# Data listing
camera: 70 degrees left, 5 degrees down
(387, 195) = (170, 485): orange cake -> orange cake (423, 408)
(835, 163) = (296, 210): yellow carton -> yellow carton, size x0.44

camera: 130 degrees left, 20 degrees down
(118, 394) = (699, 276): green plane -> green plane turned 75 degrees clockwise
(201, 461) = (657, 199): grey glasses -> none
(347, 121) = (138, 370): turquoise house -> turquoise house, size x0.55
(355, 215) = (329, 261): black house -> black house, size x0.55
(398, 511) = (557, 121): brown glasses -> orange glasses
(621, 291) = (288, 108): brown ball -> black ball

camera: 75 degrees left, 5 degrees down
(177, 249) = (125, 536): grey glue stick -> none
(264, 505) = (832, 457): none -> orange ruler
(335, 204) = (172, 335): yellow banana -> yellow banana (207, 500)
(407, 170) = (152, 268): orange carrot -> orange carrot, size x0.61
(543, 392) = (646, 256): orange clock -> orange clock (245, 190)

---

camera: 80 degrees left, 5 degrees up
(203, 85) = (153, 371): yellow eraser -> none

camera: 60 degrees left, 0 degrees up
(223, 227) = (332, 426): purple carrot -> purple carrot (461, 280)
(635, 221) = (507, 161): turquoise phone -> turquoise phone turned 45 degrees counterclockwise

# What the task asks
Of the entries above, transcribe exactly those lines that fall between the line containing "camera: 70 degrees left, 5 degrees down" and the line containing "(407, 170) = (152, 268): orange", together with those two lines.

# Task response
camera: 70 degrees left, 5 degrees down
(387, 195) = (170, 485): orange cake -> orange cake (423, 408)
(835, 163) = (296, 210): yellow carton -> yellow carton, size x0.44

camera: 130 degrees left, 20 degrees down
(118, 394) = (699, 276): green plane -> green plane turned 75 degrees clockwise
(201, 461) = (657, 199): grey glasses -> none
(347, 121) = (138, 370): turquoise house -> turquoise house, size x0.55
(355, 215) = (329, 261): black house -> black house, size x0.55
(398, 511) = (557, 121): brown glasses -> orange glasses
(621, 291) = (288, 108): brown ball -> black ball

camera: 75 degrees left, 5 degrees down
(177, 249) = (125, 536): grey glue stick -> none
(264, 505) = (832, 457): none -> orange ruler
(335, 204) = (172, 335): yellow banana -> yellow banana (207, 500)
(407, 170) = (152, 268): orange carrot -> orange carrot, size x0.61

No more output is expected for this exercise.